* **What the task asks**
Type the records that follow again exactly as written, but drop the pictures.

Object transformation records:
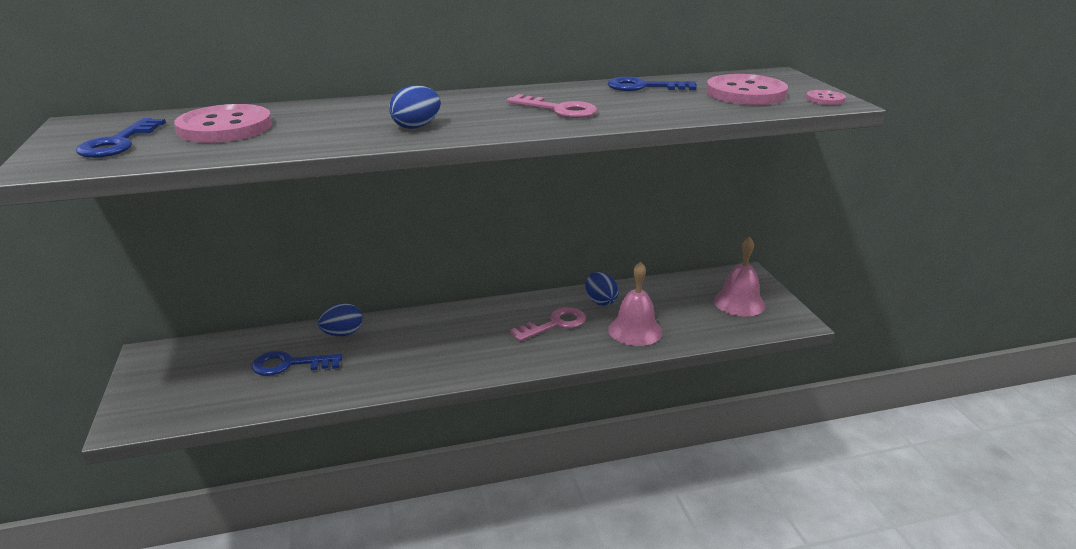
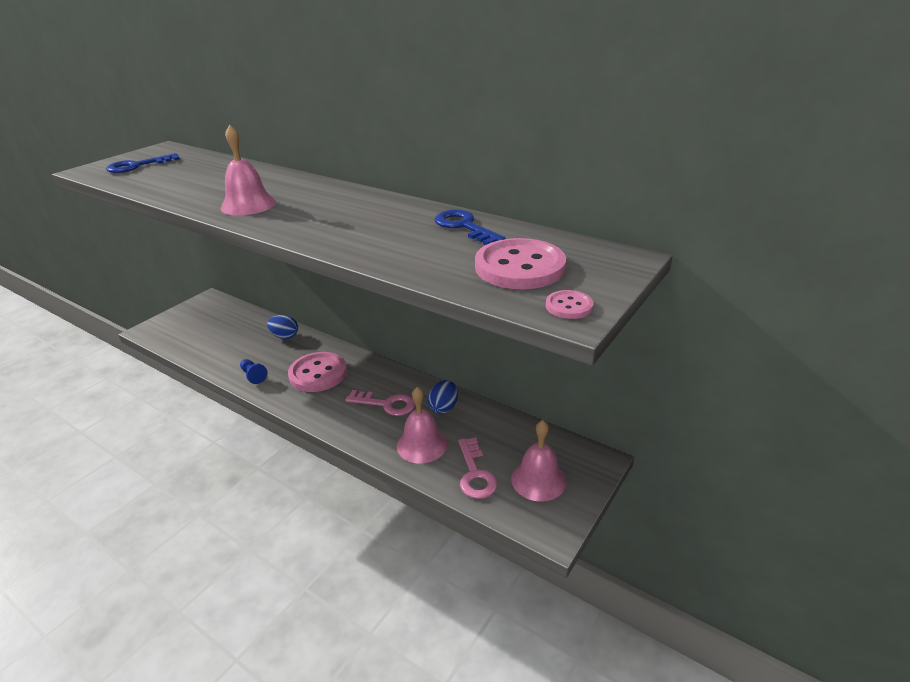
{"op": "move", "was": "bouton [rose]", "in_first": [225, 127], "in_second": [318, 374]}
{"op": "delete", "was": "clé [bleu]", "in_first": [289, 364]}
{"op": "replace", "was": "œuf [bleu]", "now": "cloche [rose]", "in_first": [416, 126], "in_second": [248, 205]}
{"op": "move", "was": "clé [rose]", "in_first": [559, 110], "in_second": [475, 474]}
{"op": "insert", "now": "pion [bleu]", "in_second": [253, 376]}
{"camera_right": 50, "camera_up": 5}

* **Exercise answer**
{"op": "move", "was": "bouton [rose]", "in_first": [225, 127], "in_second": [318, 374]}
{"op": "delete", "was": "clé [bleu]", "in_first": [289, 364]}
{"op": "replace", "was": "œuf [bleu]", "now": "cloche [rose]", "in_first": [416, 126], "in_second": [248, 205]}
{"op": "move", "was": "clé [rose]", "in_first": [559, 110], "in_second": [475, 474]}
{"op": "insert", "now": "pion [bleu]", "in_second": [253, 376]}
{"camera_right": 50, "camera_up": 5}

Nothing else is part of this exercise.